*** Source information ***

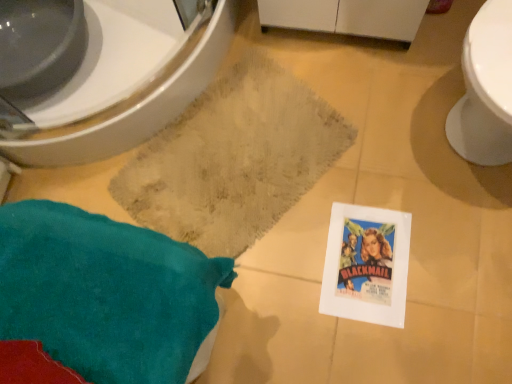
Question: Is the position of beige textured bath mat at center more distant than that of white glossy bidet at upper left?

Choices:
 (A) no
 (B) yes

Answer: (B)

Question: Is beige textured bath mat at center at the left side of white glossy bidet at upper left?

Choices:
 (A) yes
 (B) no

Answer: (B)

Question: Considering the relative sizes of beige textured bath mat at center and white glossy bidet at upper left in the image provided, is beige textured bath mat at center bigger than white glossy bidet at upper left?

Choices:
 (A) no
 (B) yes

Answer: (A)

Question: Is beige textured bath mat at center in contact with white glossy bidet at upper left?

Choices:
 (A) no
 (B) yes

Answer: (A)

Question: Does beige textured bath mat at center have a lesser height compared to white glossy bidet at upper left?

Choices:
 (A) yes
 (B) no

Answer: (A)

Question: In terms of width, does white glossy bidet at upper left look wider or thinner when compared to beige textured bath mat at center?

Choices:
 (A) thin
 (B) wide

Answer: (B)

Question: Visually, is white glossy bidet at upper left positioned to the left or to the right of beige textured bath mat at center?

Choices:
 (A) right
 (B) left

Answer: (B)

Question: In terms of height, does white glossy bidet at upper left look taller or shorter compared to beige textured bath mat at center?

Choices:
 (A) tall
 (B) short

Answer: (A)

Question: From a real-world perspective, is white glossy bidet at upper left above or below beige textured bath mat at center?

Choices:
 (A) below
 (B) above

Answer: (B)

Question: Is teal fabric throw pillow at lower left to the left or to the right of white glossy bidet at upper left in the image?

Choices:
 (A) right
 (B) left

Answer: (A)

Question: In terms of height, does teal fabric throw pillow at lower left look taller or shorter compared to white glossy bidet at upper left?

Choices:
 (A) short
 (B) tall

Answer: (B)

Question: Is teal fabric throw pillow at lower left bigger or smaller than white glossy bidet at upper left?

Choices:
 (A) small
 (B) big

Answer: (A)

Question: Is teal fabric throw pillow at lower left inside the boundaries of white glossy bidet at upper left, or outside?

Choices:
 (A) outside
 (B) inside

Answer: (A)

Question: Is beige textured bath mat at center spatially inside teal fabric throw pillow at lower left, or outside of it?

Choices:
 (A) inside
 (B) outside

Answer: (B)

Question: From a real-world perspective, is beige textured bath mat at center positioned above or below teal fabric throw pillow at lower left?

Choices:
 (A) below
 (B) above

Answer: (A)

*** End of Source information ***

◆ Work instructions
Collect every line of the data above that contains the word "right".

◆ Answer space
Question: Visually, is white glossy bidet at upper left positioned to the left or to the right of beige textured bath mat at center?
 (A) right
Question: Is teal fabric throw pillow at lower left to the left or to the right of white glossy bidet at upper left in the image?
 (A) right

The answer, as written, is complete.